# TASK PROMPT
Make an exact copy of the listing, without images.

# RECORDS TO USE

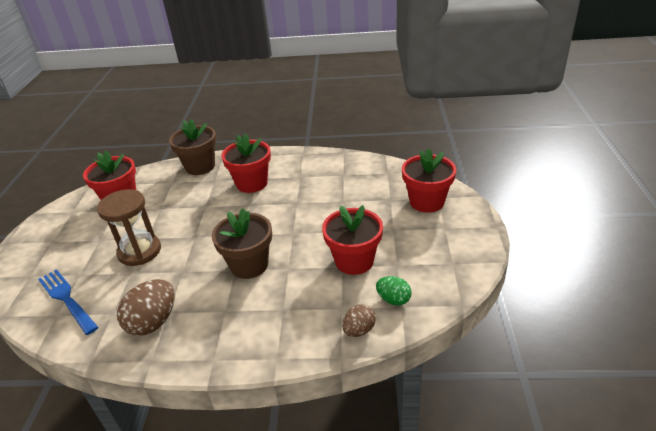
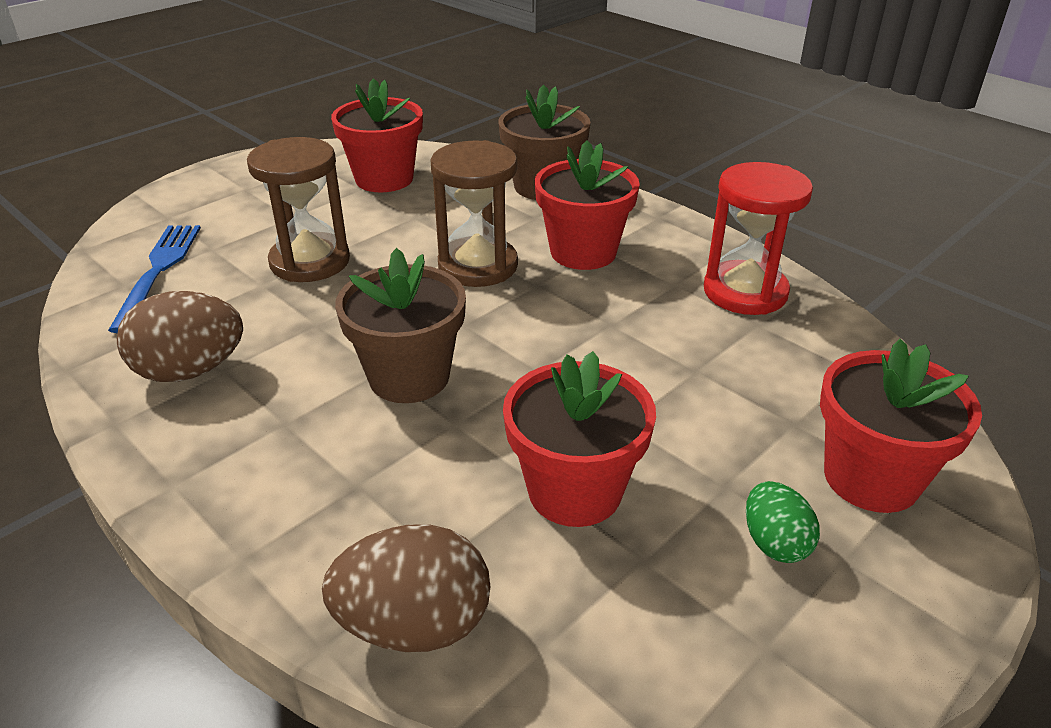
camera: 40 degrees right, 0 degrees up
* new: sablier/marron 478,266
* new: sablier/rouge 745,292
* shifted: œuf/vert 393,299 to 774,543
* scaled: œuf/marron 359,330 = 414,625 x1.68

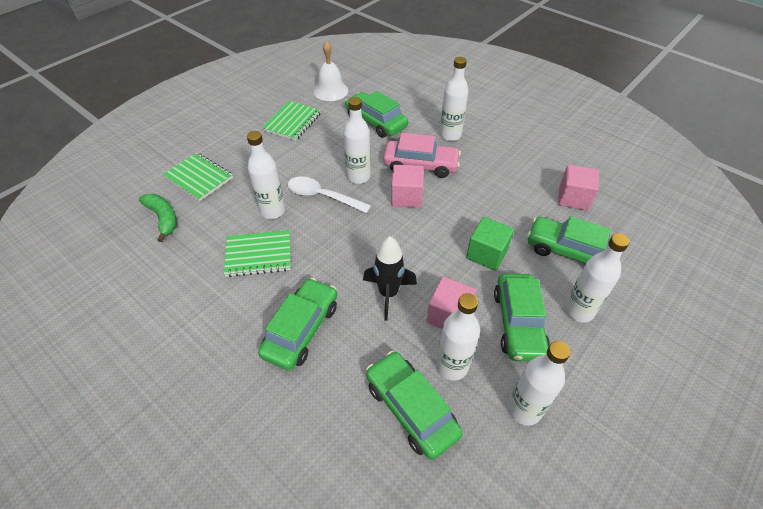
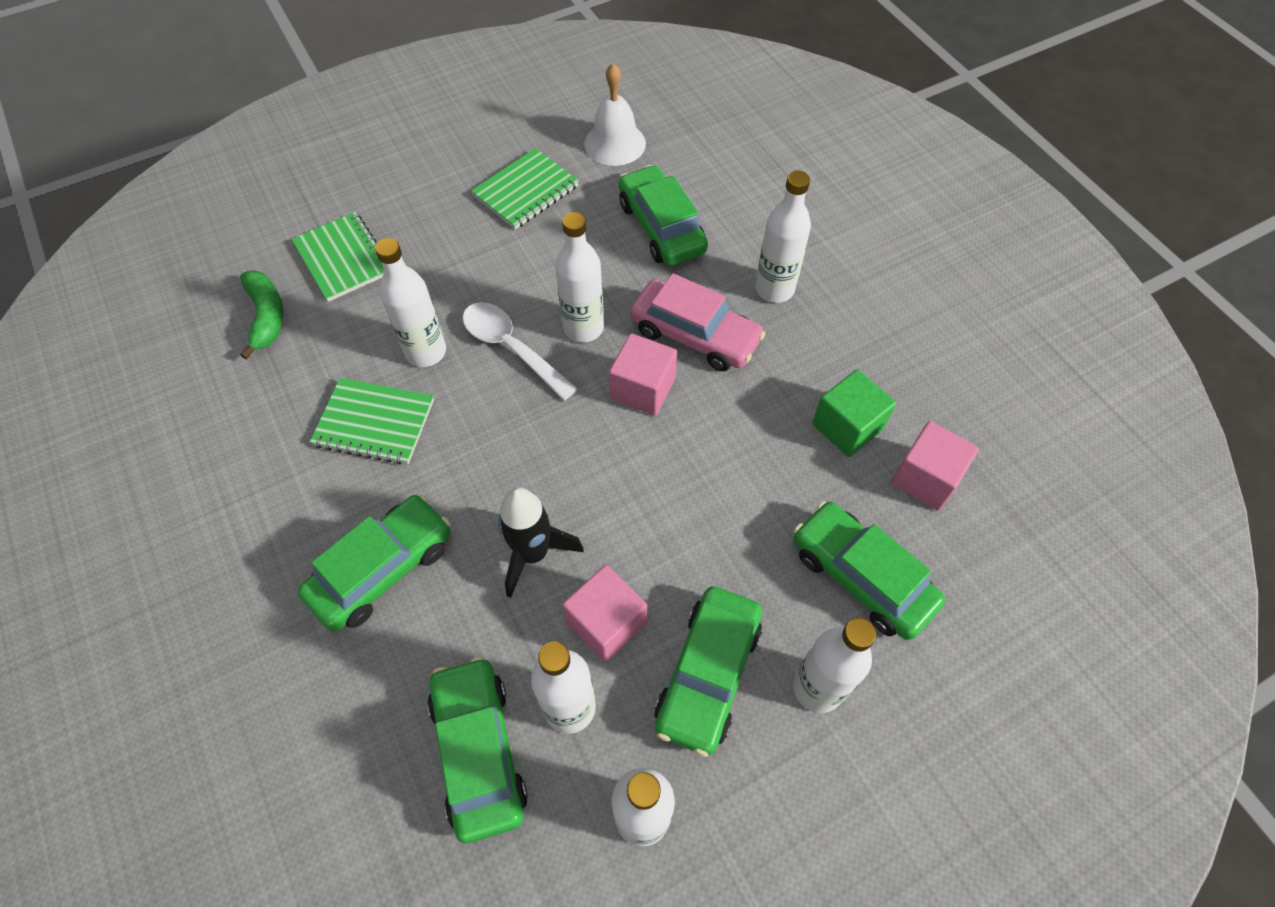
camera: 20 degrees right, 10 degrees up
* shifted: cube/vert 486,254 to 847,427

# SOLUTION TO THIS PROBLEM
camera: 40 degrees right, 0 degrees up
* new: sablier/marron 478,266
* new: sablier/rouge 745,292
* shifted: œuf/vert 393,299 to 774,543
* scaled: œuf/marron 359,330 = 414,625 x1.68

camera: 20 degrees right, 10 degrees up
* shifted: cube/vert 486,254 to 847,427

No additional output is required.